━━ INFORMATION ━━

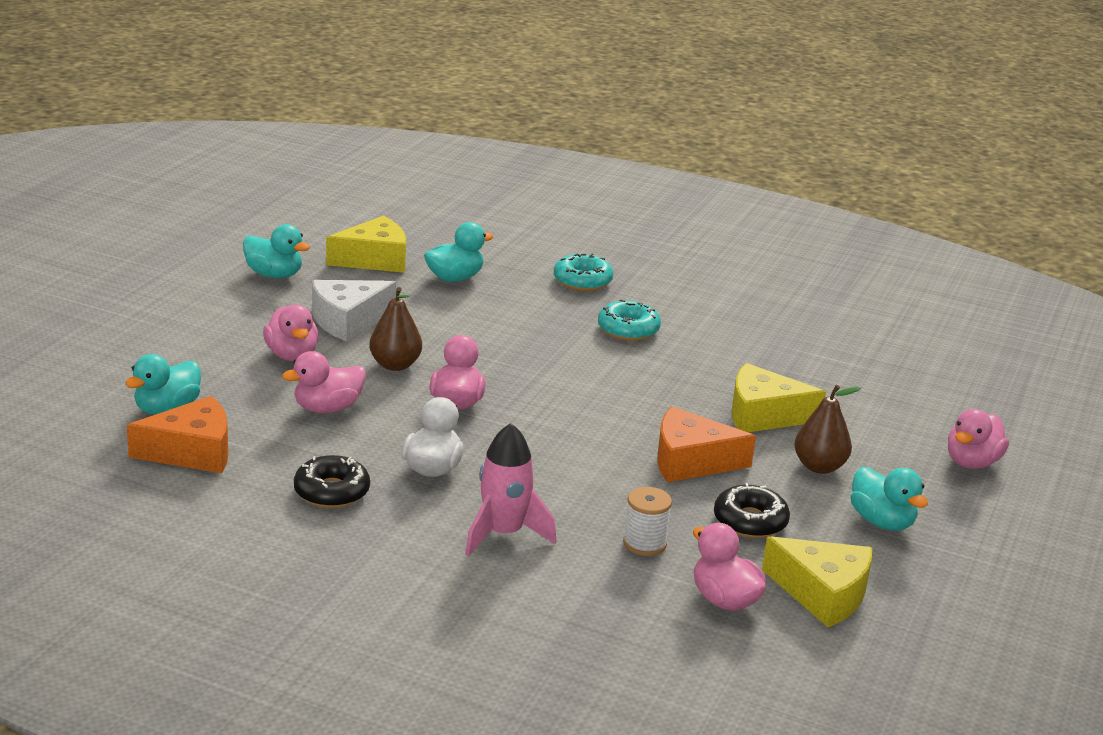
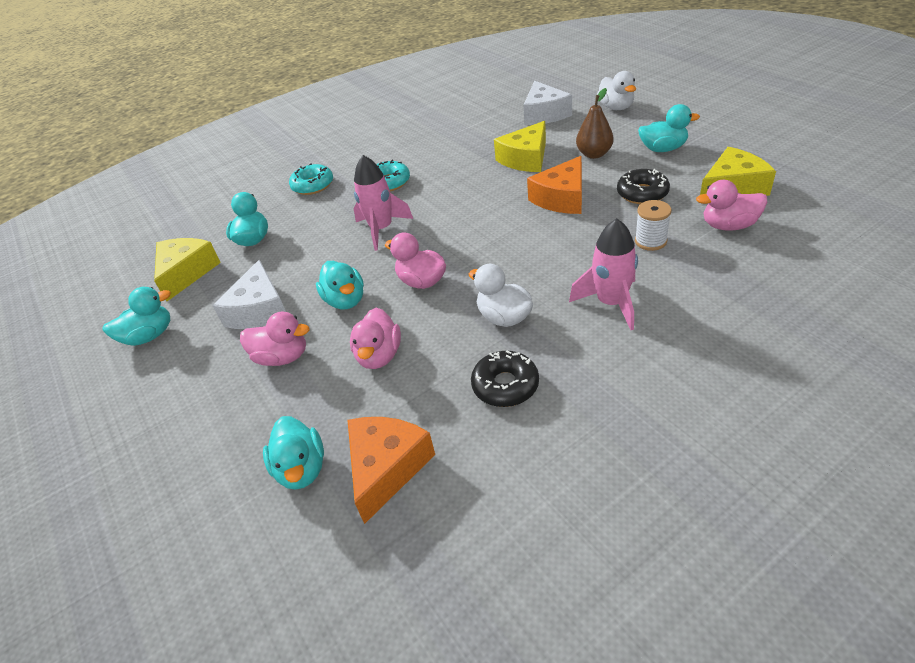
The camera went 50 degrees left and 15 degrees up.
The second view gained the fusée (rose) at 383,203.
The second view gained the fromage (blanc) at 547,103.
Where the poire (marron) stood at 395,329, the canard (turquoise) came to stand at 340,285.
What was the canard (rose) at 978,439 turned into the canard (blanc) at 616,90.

━━━

WORK ORDER:
Restate the data word for word, minus any images.

RESPONSE TO THE TASK:
The camera went 50 degrees left and 15 degrees up.
The second view gained the fusée (rose) at 383,203.
The second view gained the fromage (blanc) at 547,103.
Where the poire (marron) stood at 395,329, the canard (turquoise) came to stand at 340,285.
What was the canard (rose) at 978,439 turned into the canard (blanc) at 616,90.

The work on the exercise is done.